Problem => Your answer should be the line that contains "pink key: none" and each line after it, restated word for word through the final line of the entries.

(Collection entries)
----

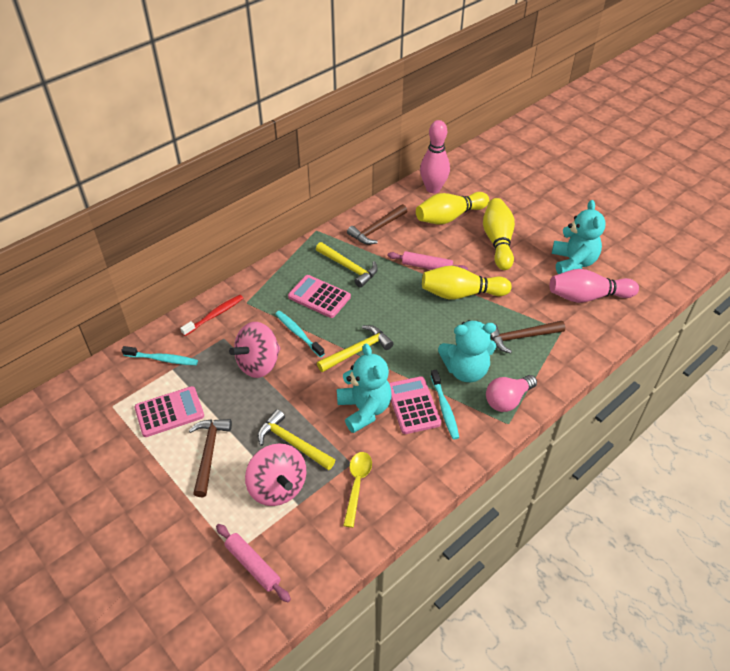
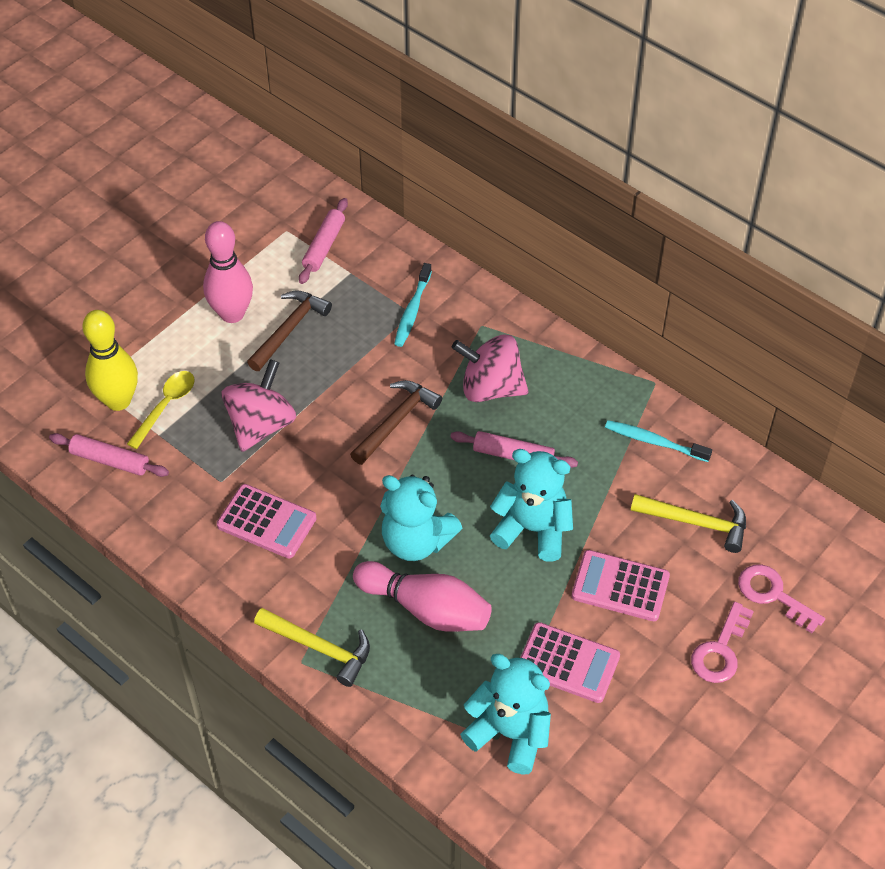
brown hammer: [189,419,232,497] [347,204,407,245] [490,321,565,354] = 3 -> [247,290,332,371] [350,380,442,465] = 2
pink key: none = 0 -> [691,602,754,683] [738,564,825,633] = 2
pink light bulb: [486,375,537,412] = 1 -> none = 0
pink rolling pin: [216,524,291,602] [387,251,468,271] = 2 -> [49,433,169,477] [299,198,348,284] [450,431,578,468] = 3
red toothbrush: [180,295,243,336] = 1 -> none = 0
turquoise toothbrush: [121,346,198,365] [275,311,324,357] [431,369,459,440] = 3 -> [394,263,432,347] [605,420,712,462] = 2
yellow bowling pin: [416,192,489,224] [422,266,512,299] [483,198,515,270] = 3 -> [83,310,138,411] = 1
yellow hammer: [258,409,335,470] [316,242,378,288] [317,325,394,372] = 3 -> [254,608,370,687] [631,494,746,553] = 2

----

Task output =>
pink key: none = 0 -> [691,602,754,683] [738,564,825,633] = 2
pink light bulb: [486,375,537,412] = 1 -> none = 0
pink rolling pin: [216,524,291,602] [387,251,468,271] = 2 -> [49,433,169,477] [299,198,348,284] [450,431,578,468] = 3
red toothbrush: [180,295,243,336] = 1 -> none = 0
turquoise toothbrush: [121,346,198,365] [275,311,324,357] [431,369,459,440] = 3 -> [394,263,432,347] [605,420,712,462] = 2
yellow bowling pin: [416,192,489,224] [422,266,512,299] [483,198,515,270] = 3 -> [83,310,138,411] = 1
yellow hammer: [258,409,335,470] [316,242,378,288] [317,325,394,372] = 3 -> [254,608,370,687] [631,494,746,553] = 2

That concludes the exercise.